Segment Start: Entries supplied

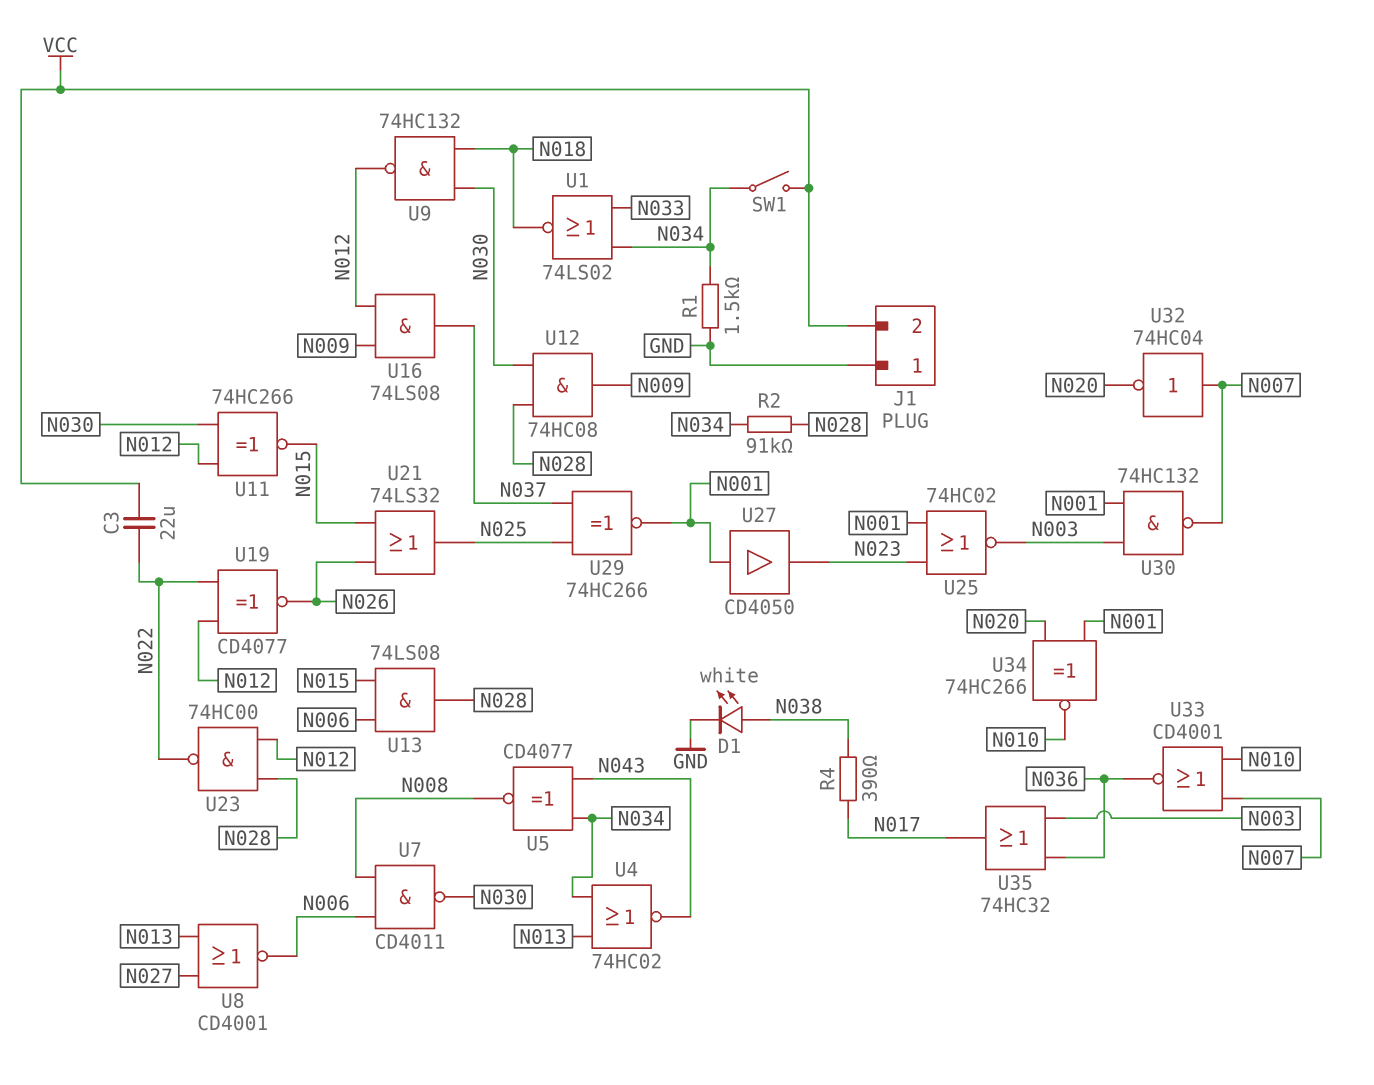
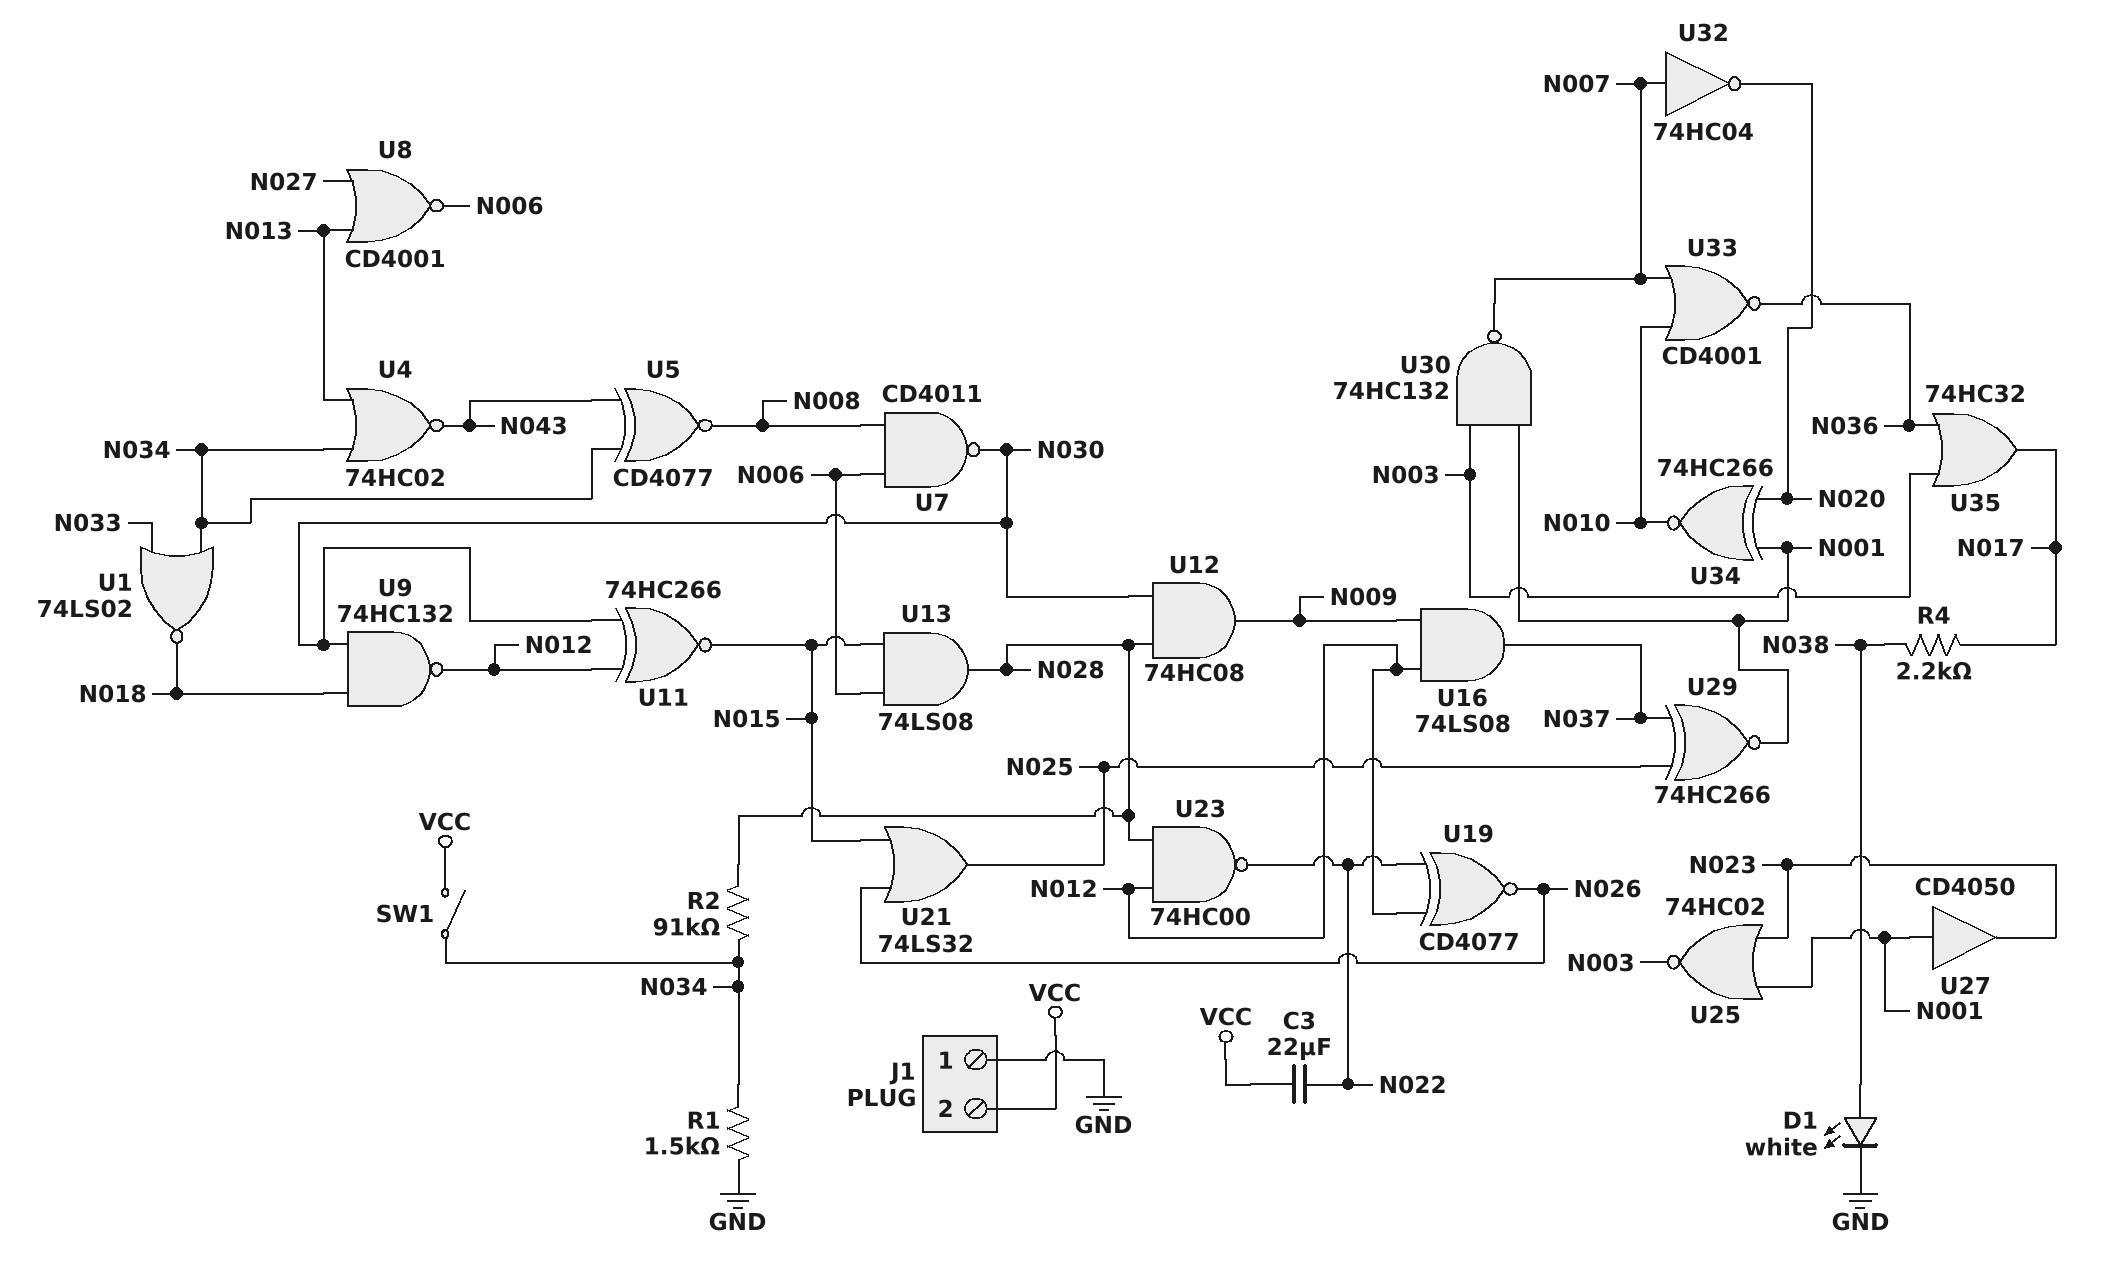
R4: 390 (N017, N038) -> 2.2k (N017, N038)

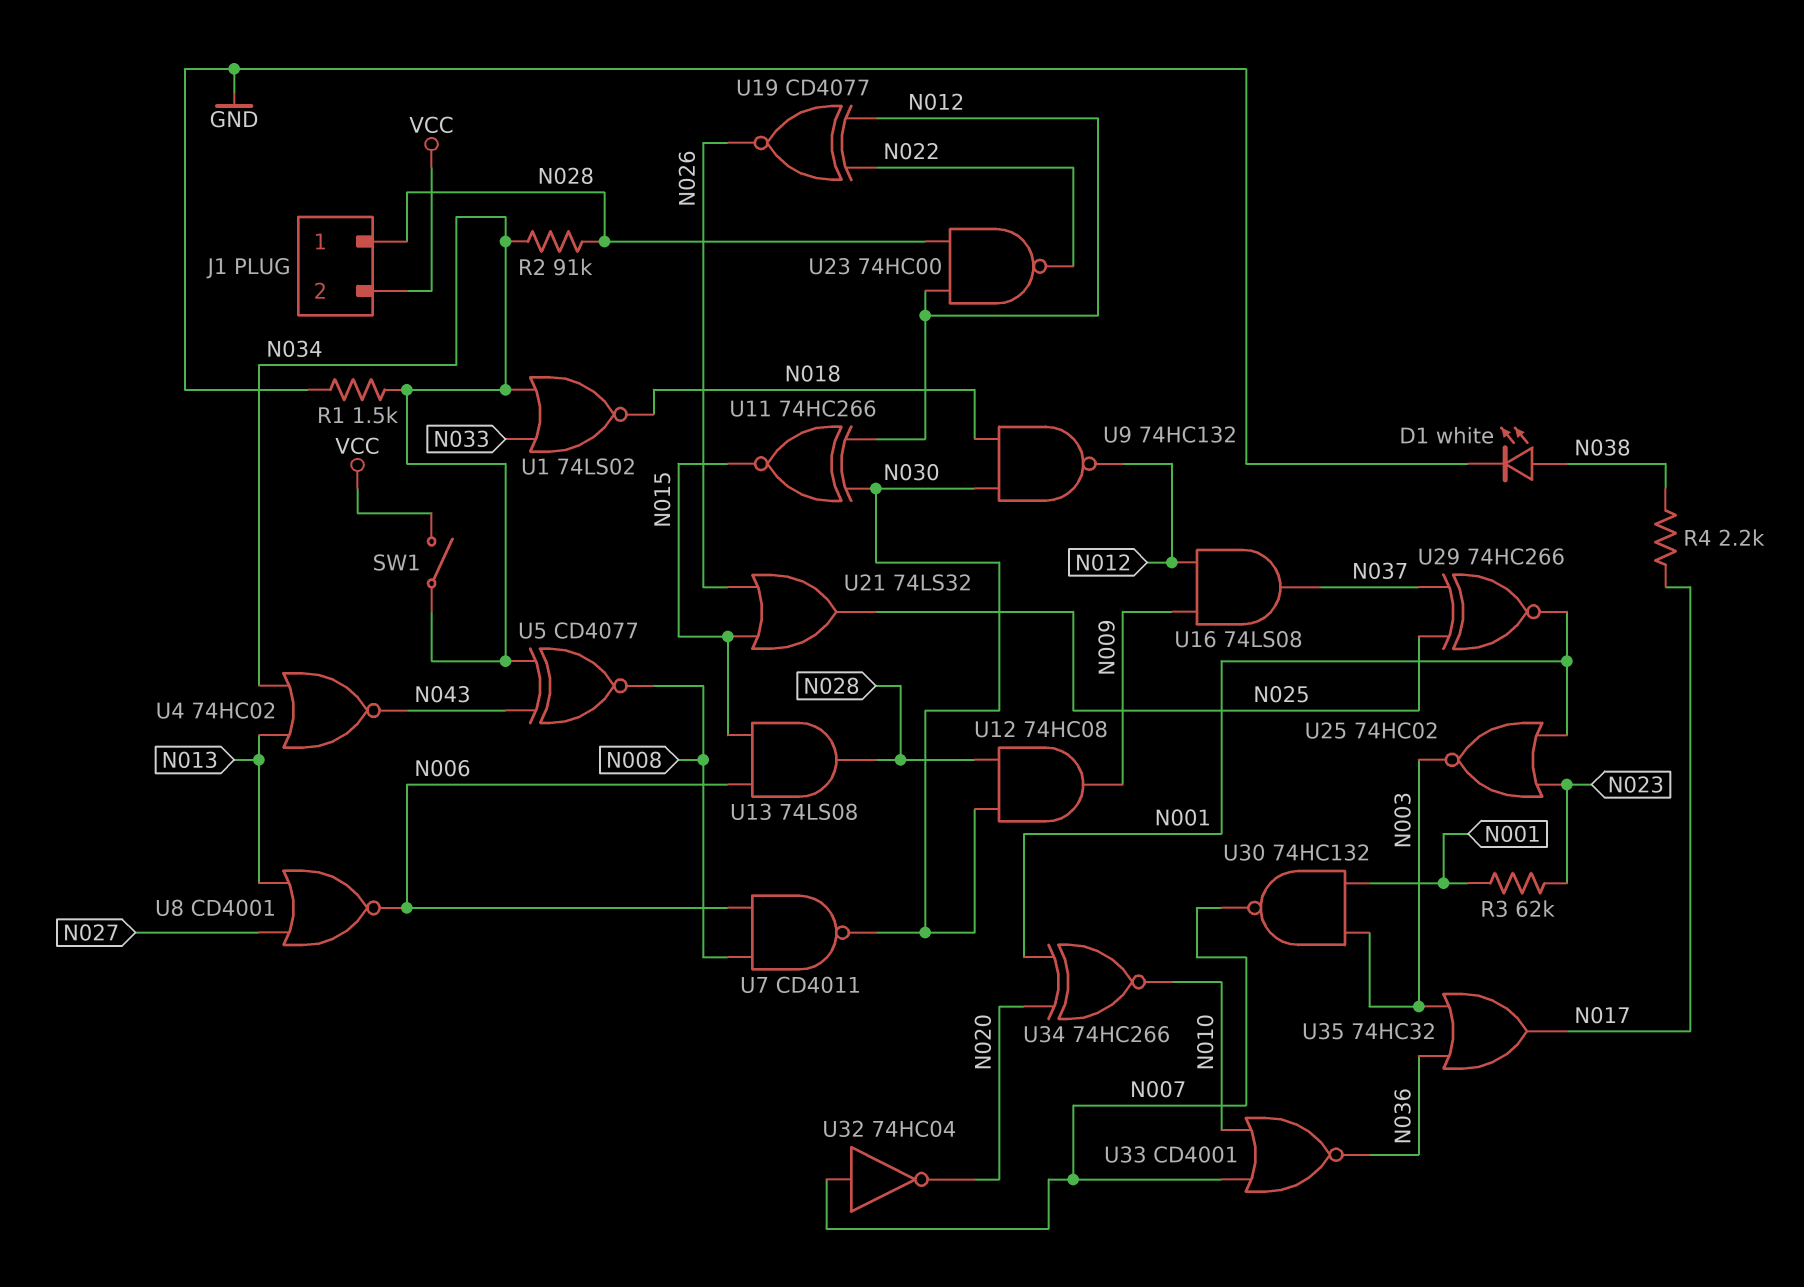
C3: 22uF (N022, VCC) -> none
J1 pin 1: GND -> N028
R3: none -> 62k (N001, N023)
U27: buffer CD4050 (in N001, out N023) -> none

Segment End: Entries supplied

* **Your task**:
Copy out the records exactly; the pictures stay behind.

* **Answer**:
R4: 390 (N017, N038) -> 2.2k (N017, N038)

C3: 22uF (N022, VCC) -> none
J1 pin 1: GND -> N028
R3: none -> 62k (N001, N023)
U27: buffer CD4050 (in N001, out N023) -> none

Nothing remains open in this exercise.